● What to work on: Pictures aside, write out the data exactly as it reads.

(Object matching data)
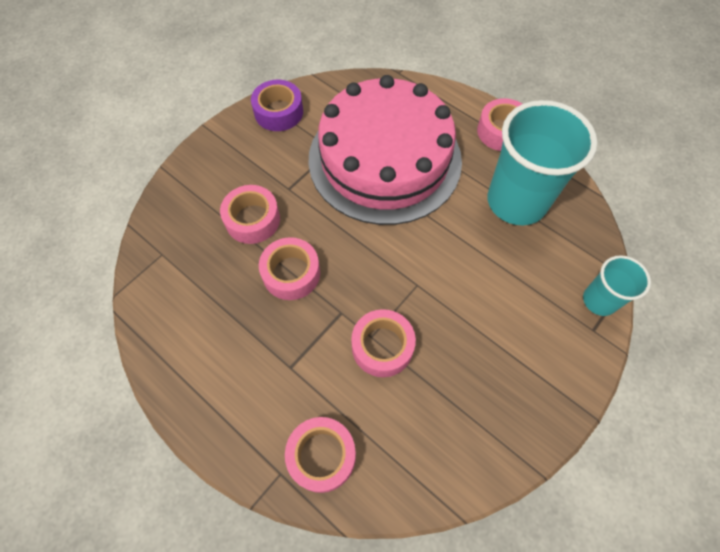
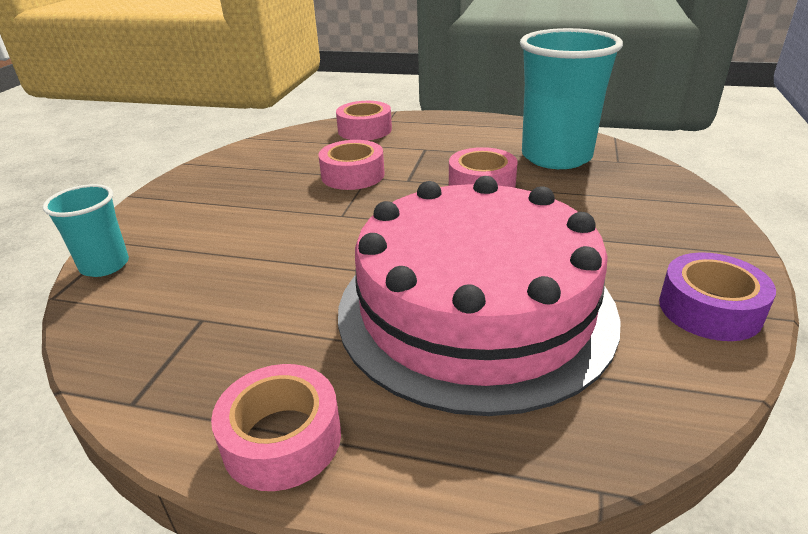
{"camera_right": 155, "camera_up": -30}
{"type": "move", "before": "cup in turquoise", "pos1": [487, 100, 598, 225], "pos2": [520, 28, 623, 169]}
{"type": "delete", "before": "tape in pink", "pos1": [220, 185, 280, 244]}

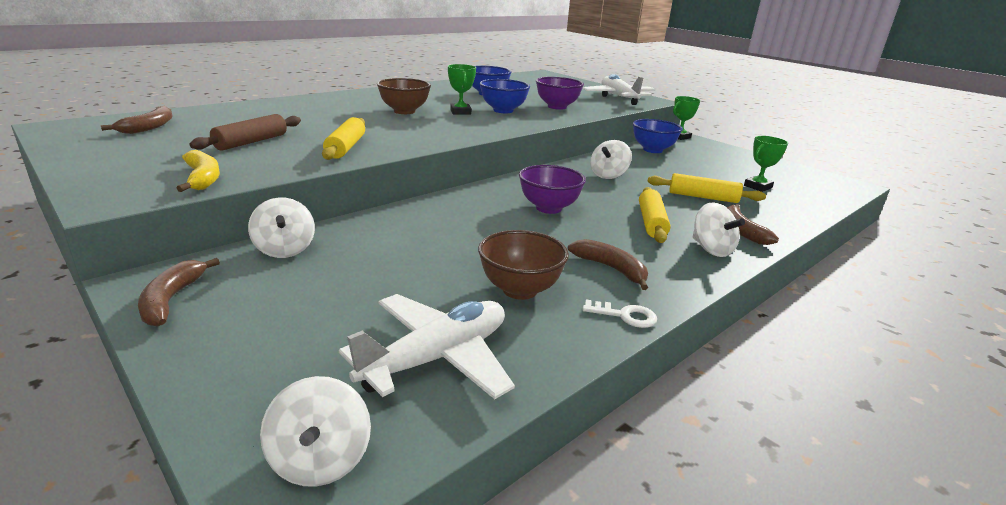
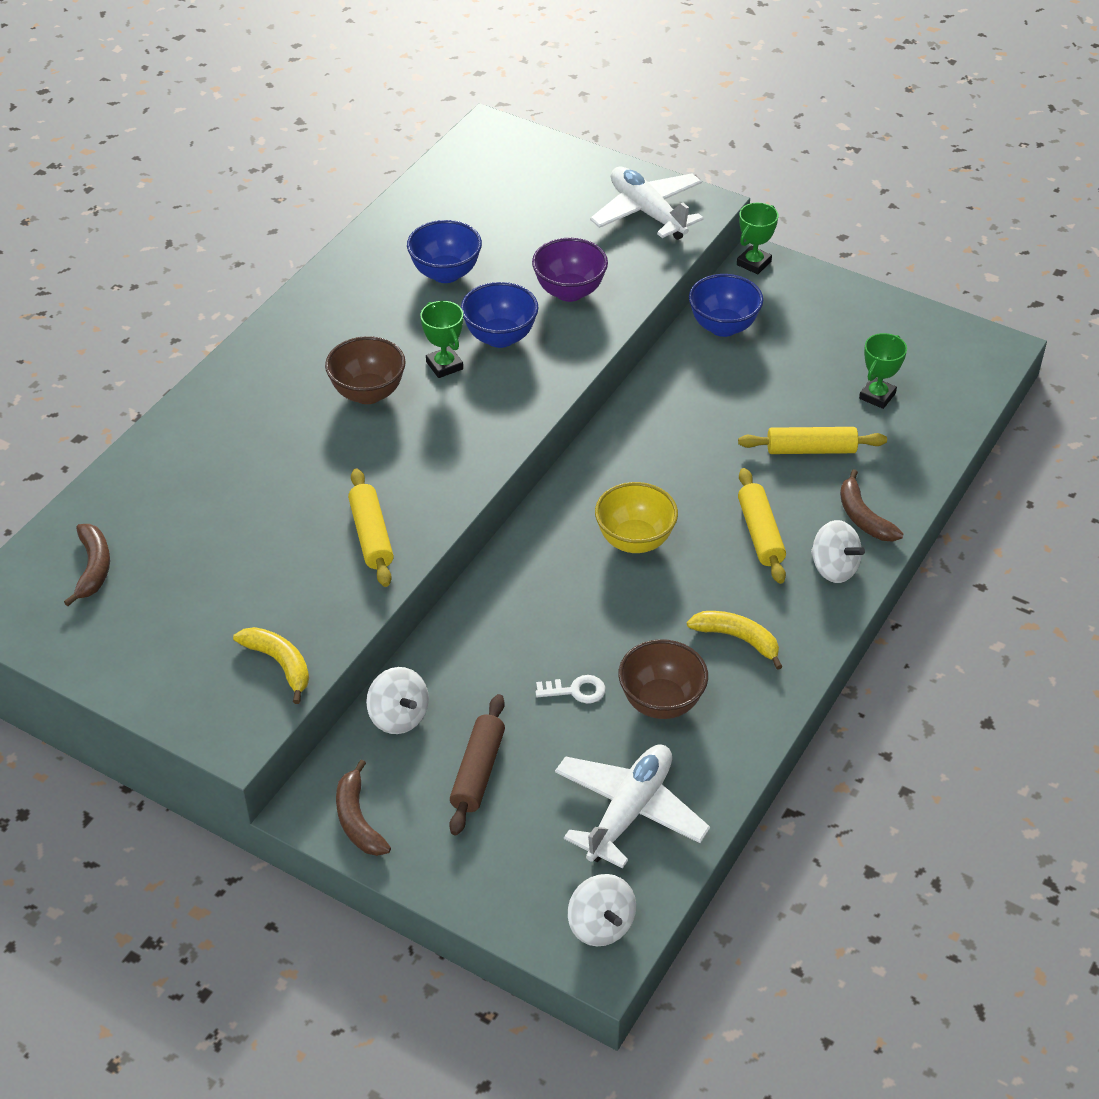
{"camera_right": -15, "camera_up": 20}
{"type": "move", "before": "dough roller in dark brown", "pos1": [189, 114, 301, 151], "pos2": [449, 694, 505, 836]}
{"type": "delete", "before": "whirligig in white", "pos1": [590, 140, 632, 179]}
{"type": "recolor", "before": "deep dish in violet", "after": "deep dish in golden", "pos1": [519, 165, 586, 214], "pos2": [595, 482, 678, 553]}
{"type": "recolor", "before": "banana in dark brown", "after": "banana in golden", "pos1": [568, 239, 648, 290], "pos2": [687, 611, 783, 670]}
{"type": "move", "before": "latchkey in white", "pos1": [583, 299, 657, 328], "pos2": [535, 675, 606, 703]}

● Exercise solution:
{"camera_right": 155, "camera_up": -30}
{"type": "move", "before": "cup in turquoise", "pos1": [487, 100, 598, 225], "pos2": [520, 28, 623, 169]}
{"type": "delete", "before": "tape in pink", "pos1": [220, 185, 280, 244]}

{"camera_right": -15, "camera_up": 20}
{"type": "move", "before": "dough roller in dark brown", "pos1": [189, 114, 301, 151], "pos2": [449, 694, 505, 836]}
{"type": "delete", "before": "whirligig in white", "pos1": [590, 140, 632, 179]}
{"type": "recolor", "before": "deep dish in violet", "after": "deep dish in golden", "pos1": [519, 165, 586, 214], "pos2": [595, 482, 678, 553]}
{"type": "recolor", "before": "banana in dark brown", "after": "banana in golden", "pos1": [568, 239, 648, 290], "pos2": [687, 611, 783, 670]}
{"type": "move", "before": "latchkey in white", "pos1": [583, 299, 657, 328], "pos2": [535, 675, 606, 703]}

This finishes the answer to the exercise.